DATA SUPPLIED ::
BEGIN

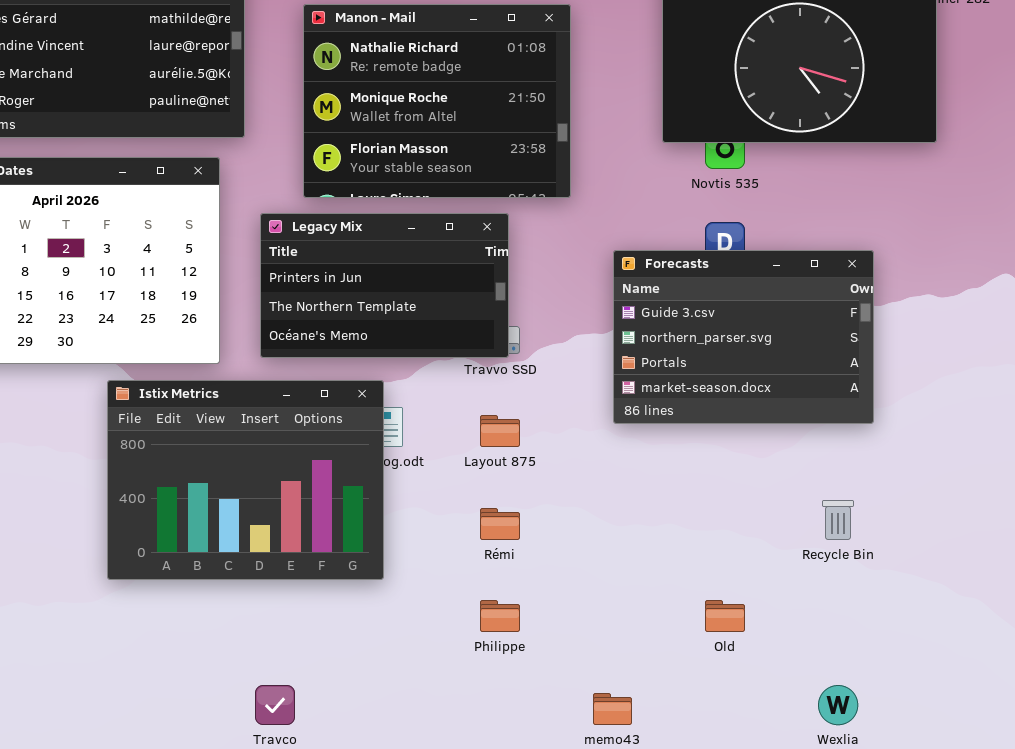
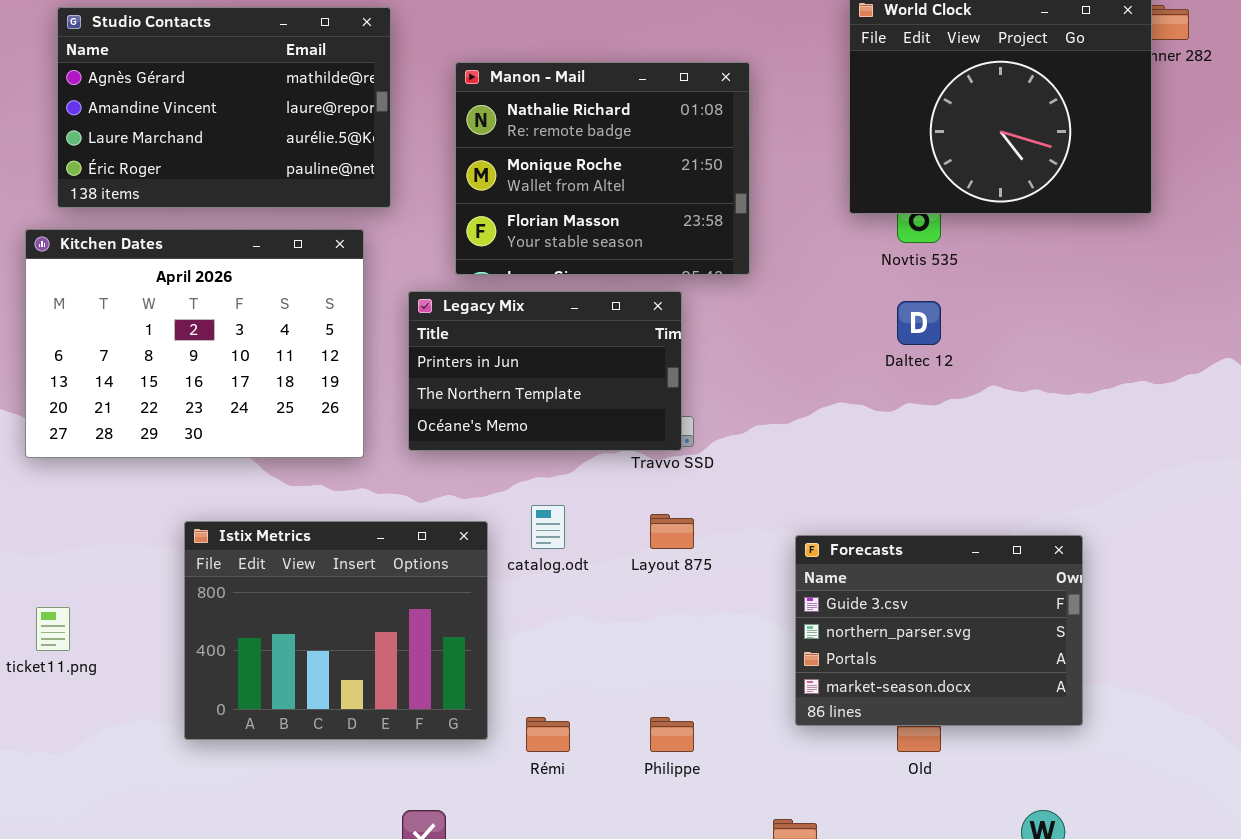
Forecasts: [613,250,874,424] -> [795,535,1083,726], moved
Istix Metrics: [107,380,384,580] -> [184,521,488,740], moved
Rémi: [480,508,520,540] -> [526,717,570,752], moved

END
BEGIN

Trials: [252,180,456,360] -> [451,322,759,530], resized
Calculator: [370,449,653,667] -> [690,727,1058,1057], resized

END

TASK OBJECTIVE ::
The answer is a single number: how many lines in the data above hold the string "resized".

EXERCISE RESULT ::
2